### PROBLEM STATEMENT:
Copy the lines exactly as they appear, starting with the line that contains "With less height" and continuing through the line that contains "Yes, it is in front of point (264, 360).".

====== DATA FOR THIS TASK ======

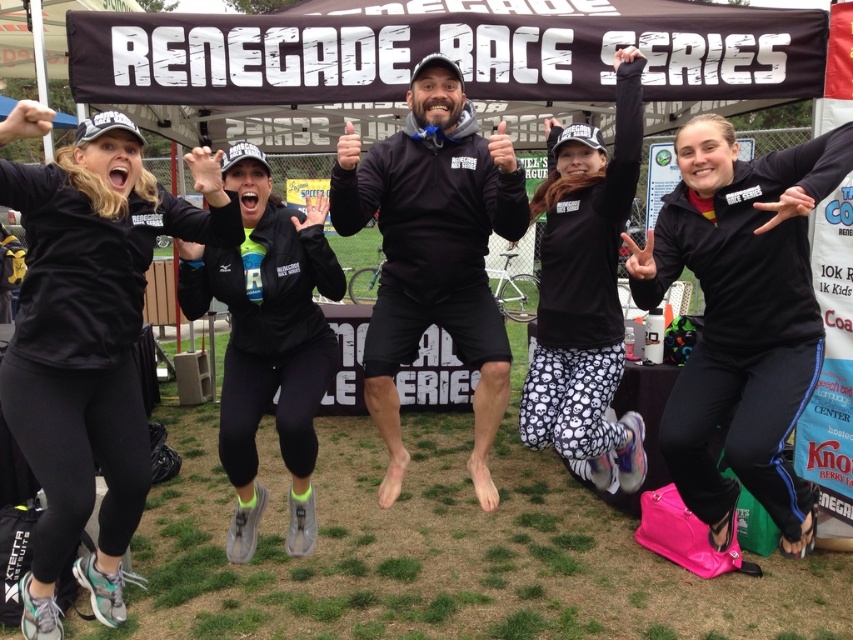
Which is behind, point (62, 216) or point (752, 410)?

The point (752, 410) is more distant.

Can you confirm if matte black leggings at lower left is wider than black matte leggings at center?

Incorrect, matte black leggings at lower left's width does not surpass black matte leggings at center's.

Who is more forward, [26,403] or [689,260]?

Positioned in front is point [26,403].

You are a GUI agent. You are given a task and a screenshot of the screen. Output one action in this format:
    pyautogui.click(x=<x>, y=<y>)
    Task: Click on the matte black leggings at lower left
    
    Given the screenshot: What is the action you would take?
    pyautogui.click(x=90, y=346)

Looking at this image, which of these two, black matte leggings at center or black matte jacket at center, stands shorter?

With less height is black matte jacket at center.

Between point (664, 252) and point (277, 259), which one is positioned behind?

Point (664, 252)

Is point (759, 458) in front of point (264, 360)?

Yes, it is in front of point (264, 360).

The image size is (853, 640). Find the location of `black matte leggings at center`. black matte leggings at center is located at coordinates (741, 317).

Image resolution: width=853 pixels, height=640 pixels. What do you see at coordinates (90, 346) in the screenshot?
I see `matte black leggings at lower left` at bounding box center [90, 346].

Which is in front, point (28, 451) or point (631, 484)?

Point (28, 451) is more forward.

This screenshot has height=640, width=853. I want to click on matte black leggings at lower left, so click(x=90, y=346).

======

### ANSWER SECTION:
With less height is black matte jacket at center.

Between point (664, 252) and point (277, 259), which one is positioned behind?

Point (664, 252)

Is point (759, 458) in front of point (264, 360)?

Yes, it is in front of point (264, 360).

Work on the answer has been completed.